(Data excerpts)
__________

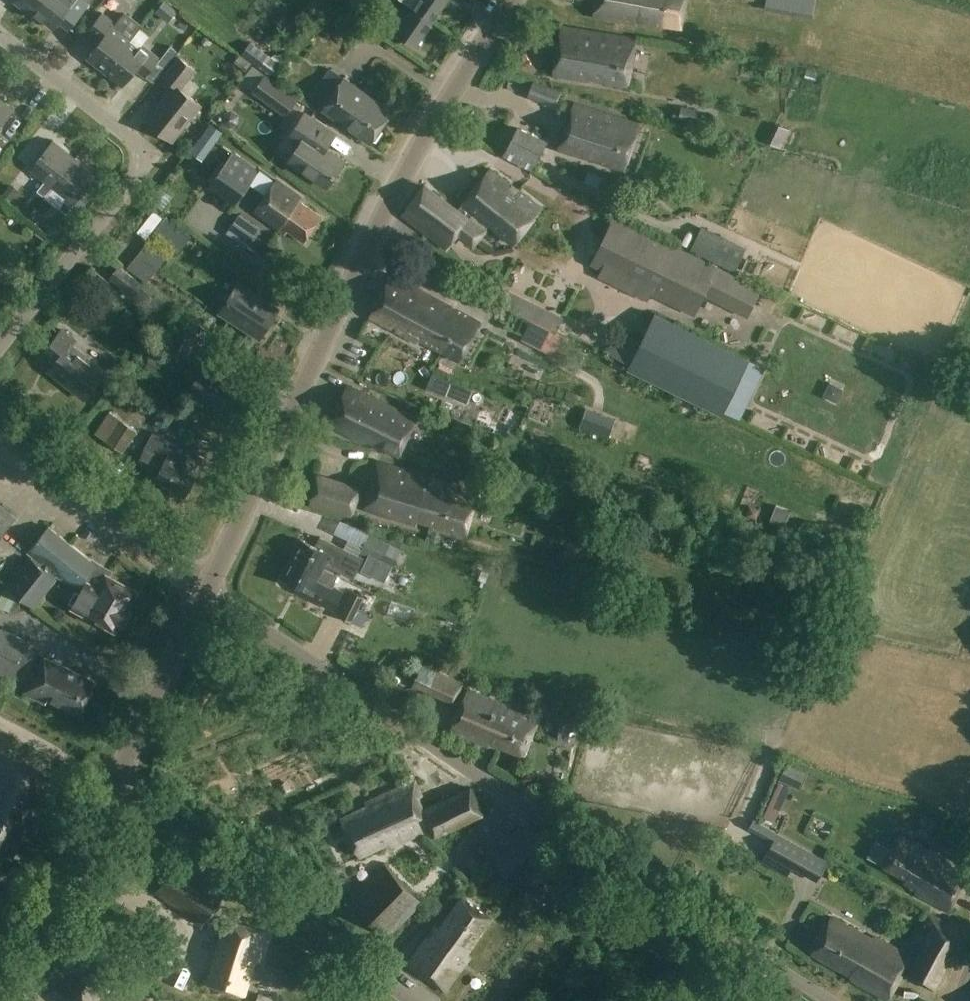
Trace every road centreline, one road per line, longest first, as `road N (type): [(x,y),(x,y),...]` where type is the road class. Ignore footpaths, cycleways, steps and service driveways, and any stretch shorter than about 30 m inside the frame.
road 1 (unclassified): [(831,1000),(470,774),(209,590)]
road 2 (tertiary): [(209,590),(383,215),(513,0)]
road 3 (unclassified): [(0,348),(138,174),(139,145),(0,34)]
road 4 (unclassified): [(411,1000),(117,782)]
road 5 (unclassified): [(209,590),(0,431)]
road 6 (tertiary): [(117,782),(209,590)]
road 7 (tertiary): [(55,913),(117,782)]
road 8 (unclassified): [(140,1000),(55,913)]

__________

Every entry above should be returned exactly, with no images included.

Exercise answer:
Trace every road centreline, one road per line, longest first, as `road N (type): [(x,y),(x,y),...]` where type is the road class. Ignore footpaths, cycleways, steps and service driveways, and any stretch shorter than about 30 m inside the frame.
road 1 (unclassified): [(831,1000),(470,774),(209,590)]
road 2 (tertiary): [(209,590),(383,215),(513,0)]
road 3 (unclassified): [(0,348),(138,174),(139,145),(0,34)]
road 4 (unclassified): [(411,1000),(117,782)]
road 5 (unclassified): [(209,590),(0,431)]
road 6 (tertiary): [(117,782),(209,590)]
road 7 (tertiary): [(55,913),(117,782)]
road 8 (unclassified): [(140,1000),(55,913)]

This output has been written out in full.